### DIRECTIONS:
From the first line to the last, reproduce the records below exactly, omitting any picture.

(Coordinate-based change listings)
============================================================
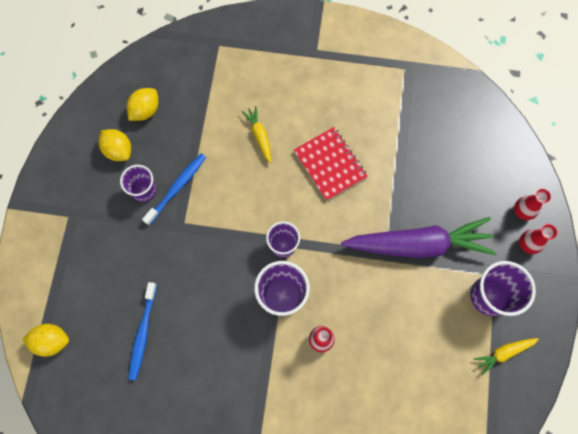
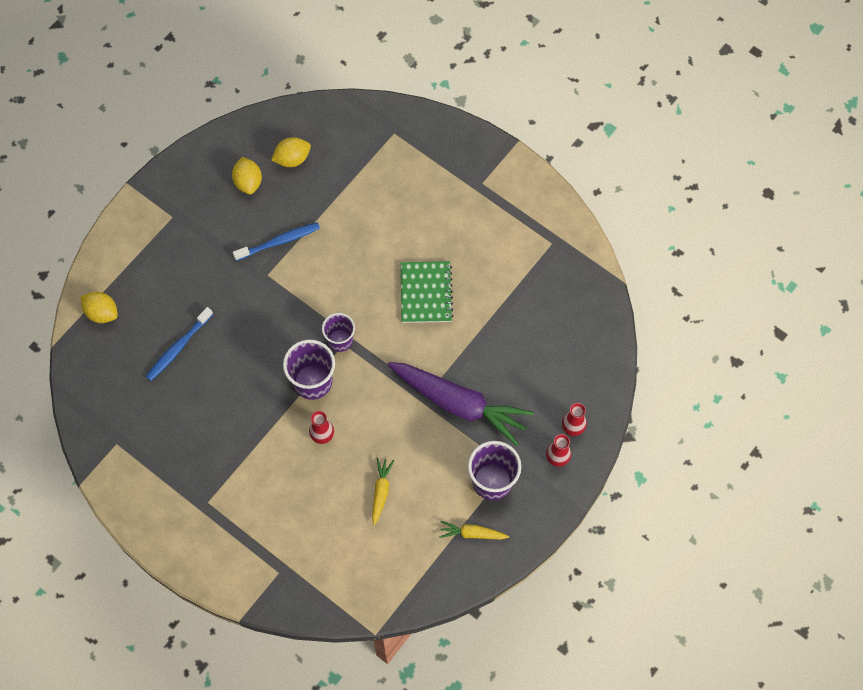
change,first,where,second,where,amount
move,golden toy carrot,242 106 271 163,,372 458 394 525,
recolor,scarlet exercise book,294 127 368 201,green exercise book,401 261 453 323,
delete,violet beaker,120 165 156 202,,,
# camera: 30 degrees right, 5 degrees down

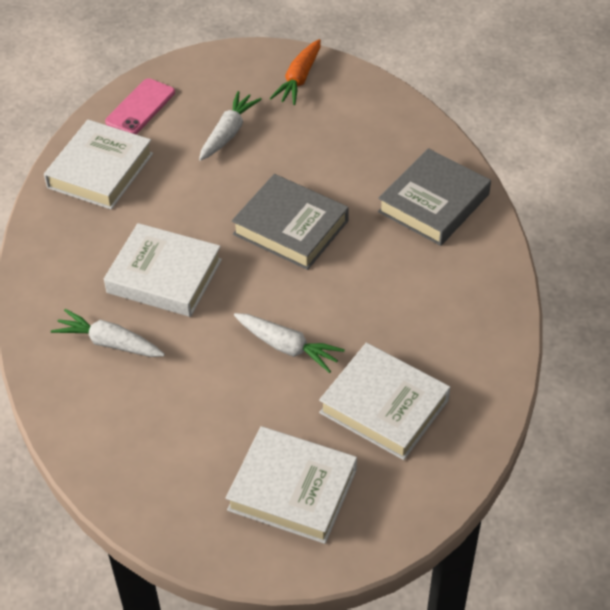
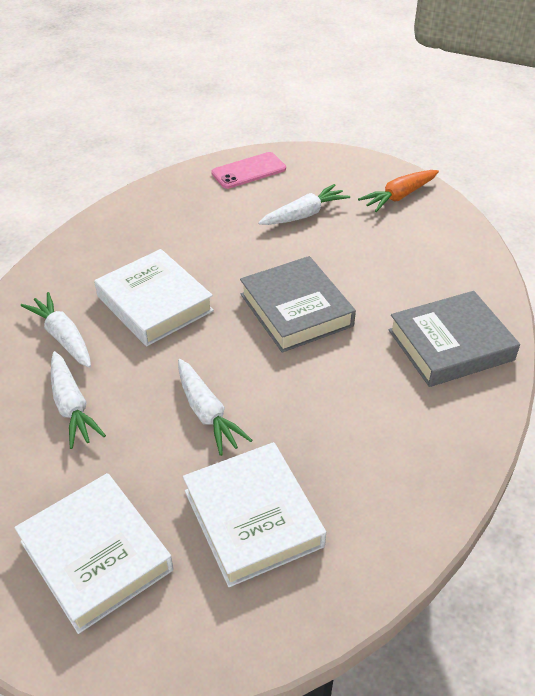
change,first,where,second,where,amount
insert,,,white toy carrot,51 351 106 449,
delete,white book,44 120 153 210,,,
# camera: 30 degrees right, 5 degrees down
============================================================
### EXERCISE ANSWER:
change,first,where,second,where,amount
move,golden toy carrot,242 106 271 163,,372 458 394 525,
recolor,scarlet exercise book,294 127 368 201,green exercise book,401 261 453 323,
delete,violet beaker,120 165 156 202,,,
# camera: 30 degrees right, 5 degrees down

change,first,where,second,where,amount
insert,,,white toy carrot,51 351 106 449,
delete,white book,44 120 153 210,,,
# camera: 30 degrees right, 5 degrees down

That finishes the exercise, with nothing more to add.